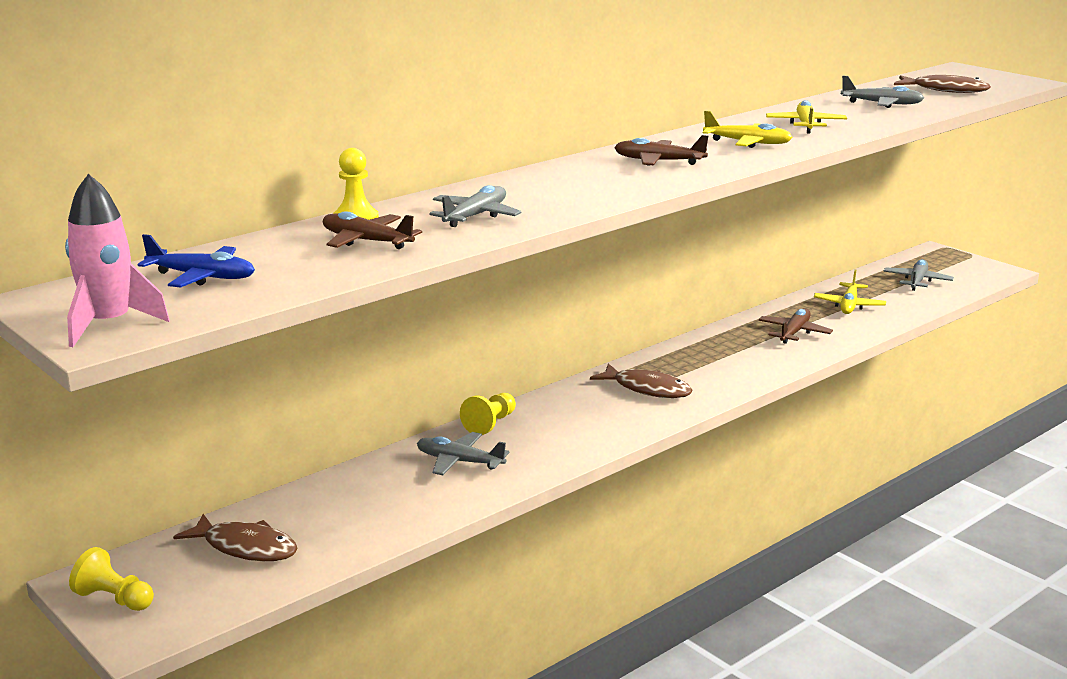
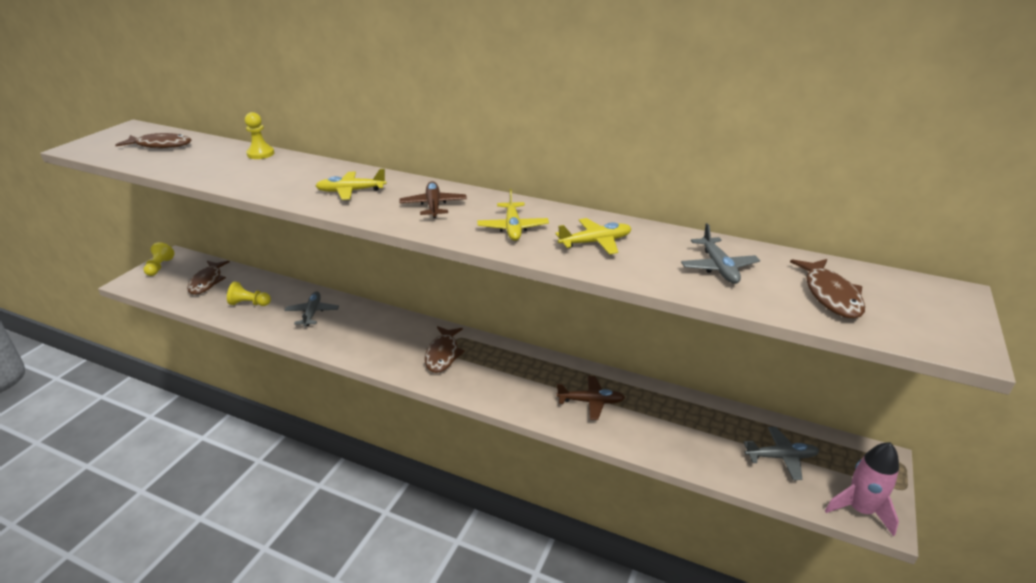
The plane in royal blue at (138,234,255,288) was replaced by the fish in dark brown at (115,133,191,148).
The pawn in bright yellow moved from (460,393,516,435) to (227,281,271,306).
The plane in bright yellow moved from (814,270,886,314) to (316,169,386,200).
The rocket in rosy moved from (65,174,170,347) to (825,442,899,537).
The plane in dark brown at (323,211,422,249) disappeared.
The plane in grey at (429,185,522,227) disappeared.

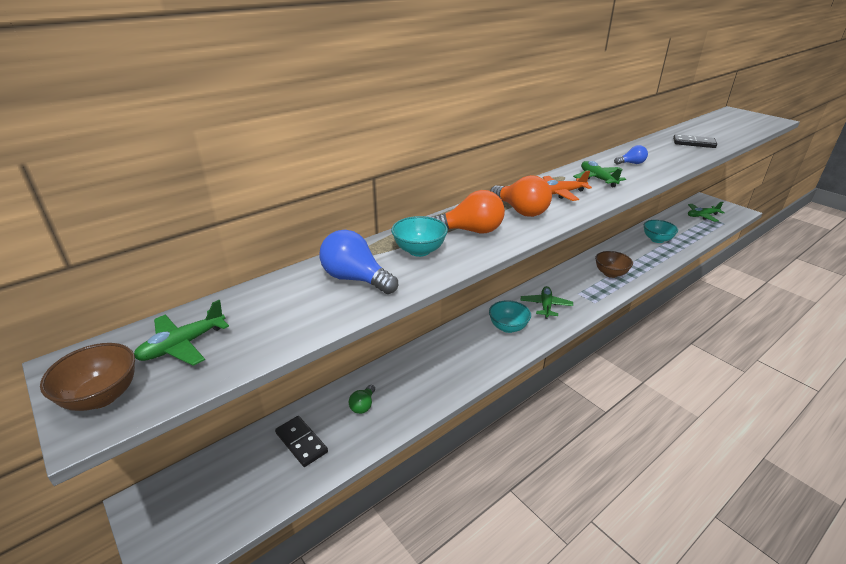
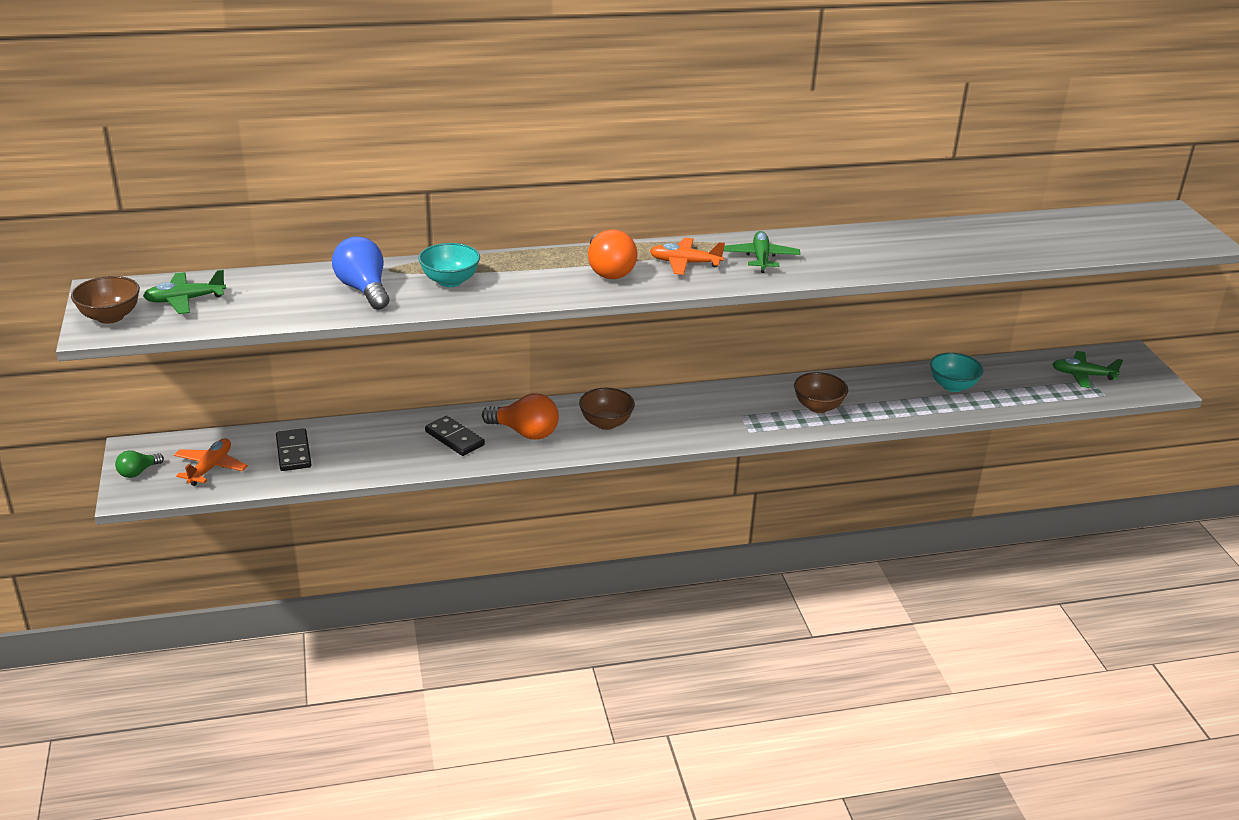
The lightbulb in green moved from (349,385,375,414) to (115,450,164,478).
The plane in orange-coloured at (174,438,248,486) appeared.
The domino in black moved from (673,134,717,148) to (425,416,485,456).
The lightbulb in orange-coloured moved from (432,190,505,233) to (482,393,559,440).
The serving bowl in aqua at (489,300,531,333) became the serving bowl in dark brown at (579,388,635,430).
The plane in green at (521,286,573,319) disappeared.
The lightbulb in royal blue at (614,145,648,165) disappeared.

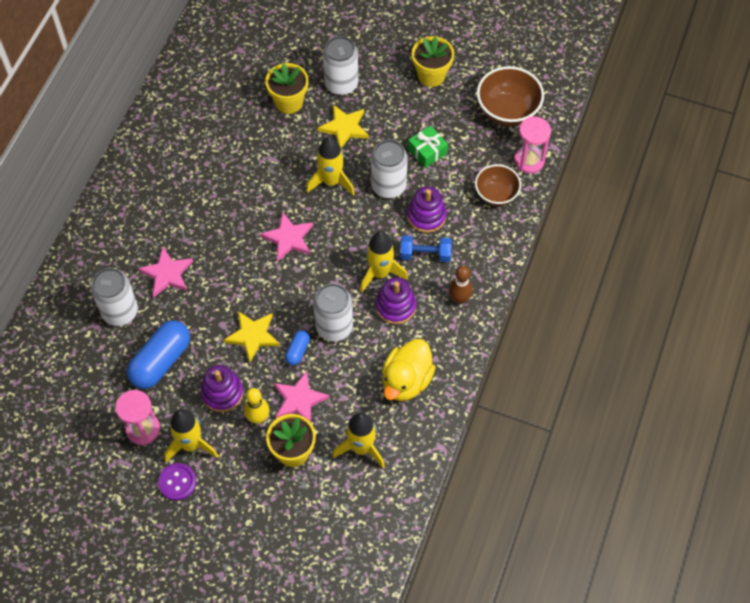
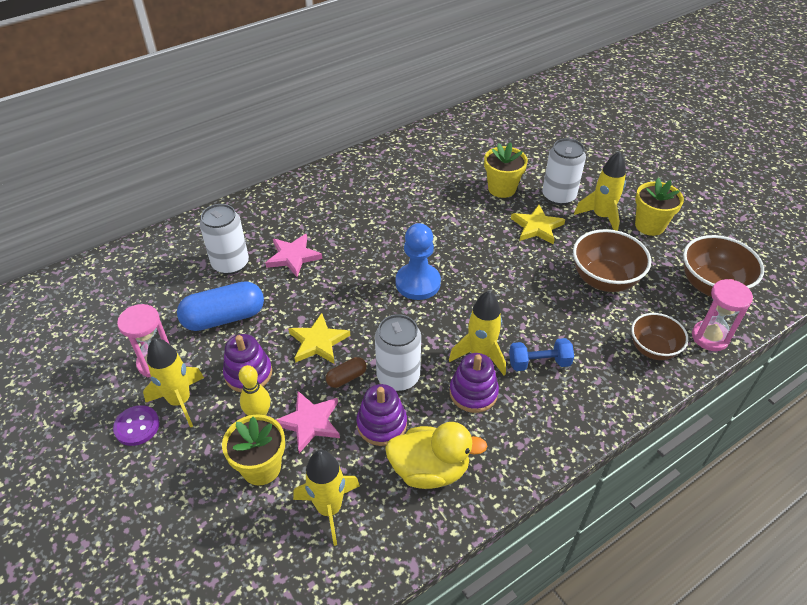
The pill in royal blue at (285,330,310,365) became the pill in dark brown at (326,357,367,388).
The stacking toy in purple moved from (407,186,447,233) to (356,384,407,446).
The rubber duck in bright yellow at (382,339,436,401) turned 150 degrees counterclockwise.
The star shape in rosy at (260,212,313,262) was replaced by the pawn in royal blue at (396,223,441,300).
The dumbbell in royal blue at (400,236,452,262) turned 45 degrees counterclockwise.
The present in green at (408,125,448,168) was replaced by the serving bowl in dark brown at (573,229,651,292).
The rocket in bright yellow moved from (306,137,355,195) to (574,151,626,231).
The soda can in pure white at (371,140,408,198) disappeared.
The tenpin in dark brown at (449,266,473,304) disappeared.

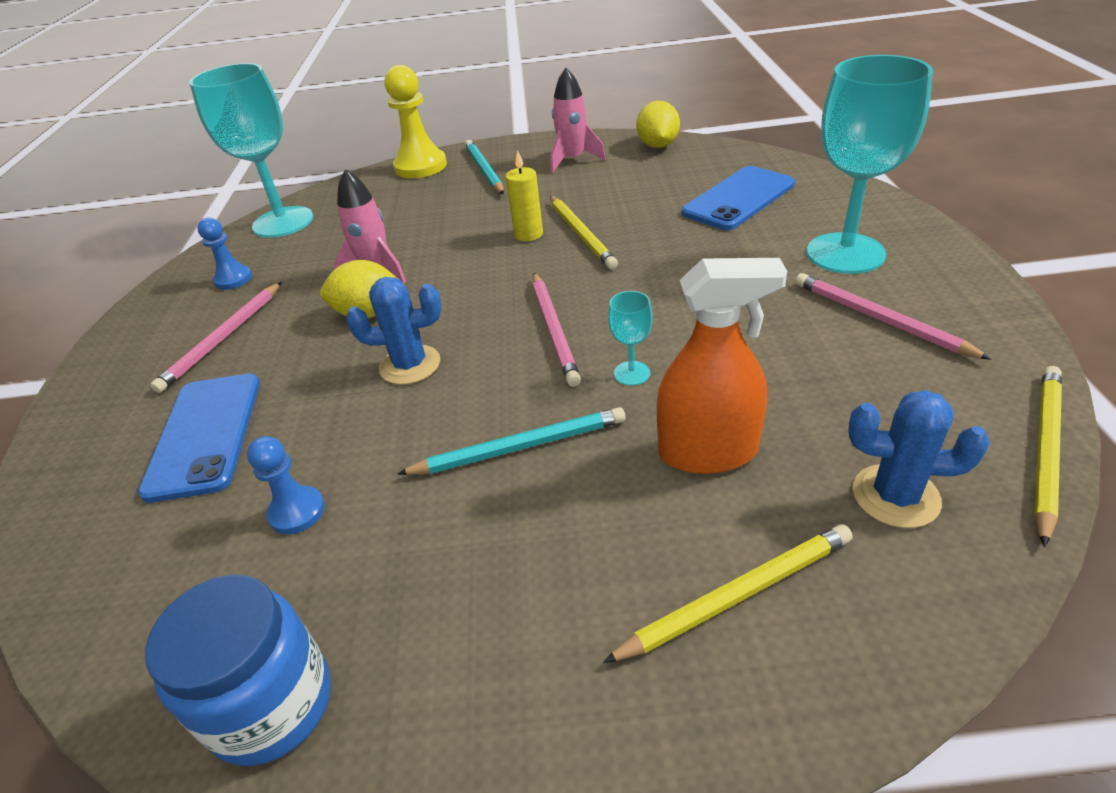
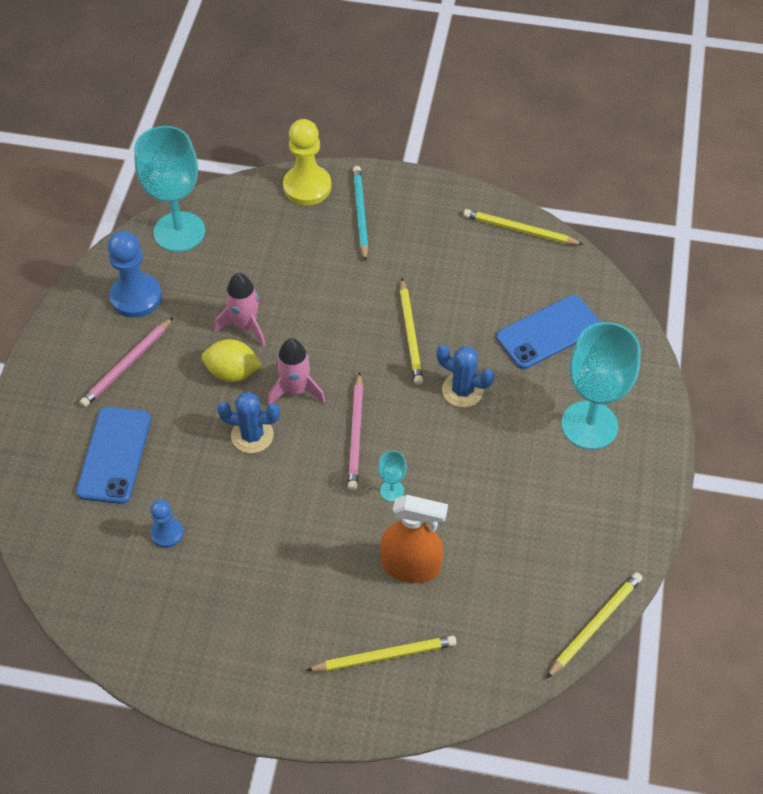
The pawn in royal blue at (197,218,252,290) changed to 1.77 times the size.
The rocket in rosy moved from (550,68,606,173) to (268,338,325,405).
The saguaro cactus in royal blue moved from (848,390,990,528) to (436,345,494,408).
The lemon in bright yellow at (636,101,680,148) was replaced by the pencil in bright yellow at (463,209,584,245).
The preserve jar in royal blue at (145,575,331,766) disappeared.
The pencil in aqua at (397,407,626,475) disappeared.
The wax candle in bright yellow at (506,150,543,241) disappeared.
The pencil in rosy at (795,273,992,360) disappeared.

+++

▶ [Description of the task] What is needed is an exact copy of the lines above, from the one containing "The pawn in bright" through the one containing "The plane in dark", with nothing added.

▶ [The completed task]
The pawn in bright yellow moved from (460,393,516,435) to (227,281,271,306).
The plane in bright yellow moved from (814,270,886,314) to (316,169,386,200).
The rocket in rosy moved from (65,174,170,347) to (825,442,899,537).
The plane in dark brown at (323,211,422,249) disappeared.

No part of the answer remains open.